§ **DATA LISTING**:
------------------------------
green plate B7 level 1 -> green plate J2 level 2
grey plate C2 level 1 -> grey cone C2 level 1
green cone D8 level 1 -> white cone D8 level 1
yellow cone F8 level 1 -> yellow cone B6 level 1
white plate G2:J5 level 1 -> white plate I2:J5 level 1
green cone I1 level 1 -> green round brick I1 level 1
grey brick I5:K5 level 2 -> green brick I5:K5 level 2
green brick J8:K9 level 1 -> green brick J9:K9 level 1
------------------------------
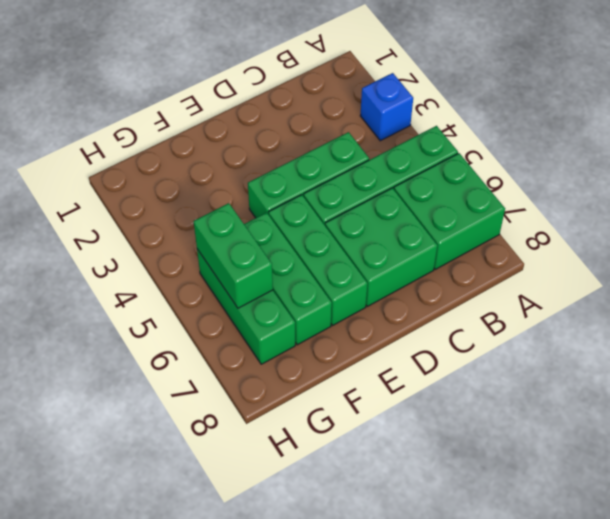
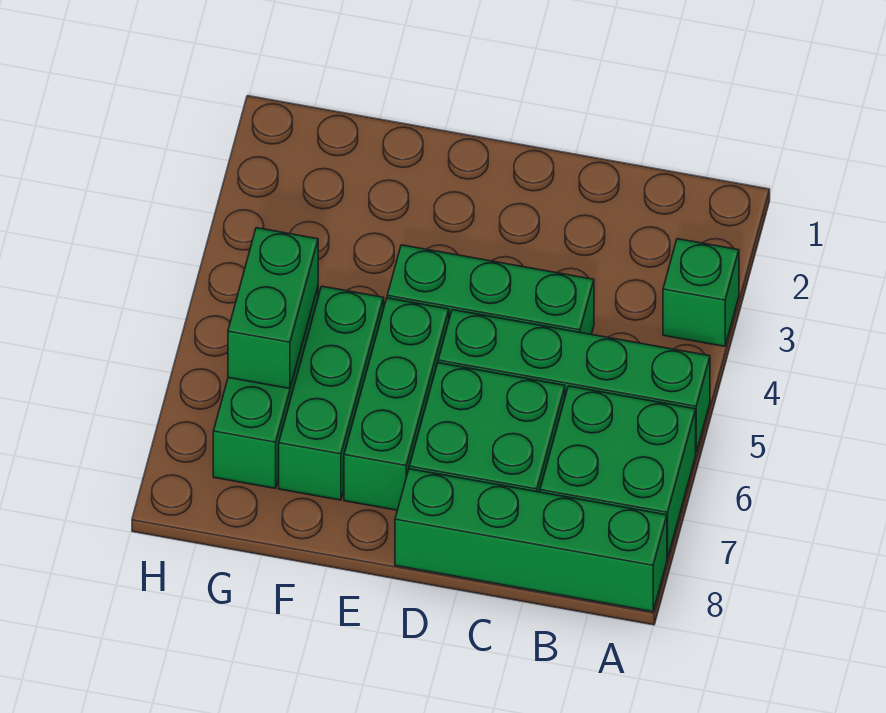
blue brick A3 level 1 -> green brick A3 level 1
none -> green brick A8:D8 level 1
------------------------------
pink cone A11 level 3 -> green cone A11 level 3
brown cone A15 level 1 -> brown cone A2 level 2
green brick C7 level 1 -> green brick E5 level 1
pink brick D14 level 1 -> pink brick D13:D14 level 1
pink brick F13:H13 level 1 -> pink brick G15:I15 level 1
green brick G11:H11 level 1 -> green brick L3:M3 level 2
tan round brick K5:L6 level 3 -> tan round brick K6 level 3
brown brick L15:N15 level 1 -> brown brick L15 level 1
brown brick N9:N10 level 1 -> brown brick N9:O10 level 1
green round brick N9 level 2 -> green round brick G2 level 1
------------------------------
§ **WHAT IS NEEDED**: Wherever "round" occurs in the records above, copy the line it sits in.

§ **RESPONSE TO THIS EXERCISE**:
green cone I1 level 1 -> green round brick I1 level 1
tan round brick K5:L6 level 3 -> tan round brick K6 level 3
green round brick N9 level 2 -> green round brick G2 level 1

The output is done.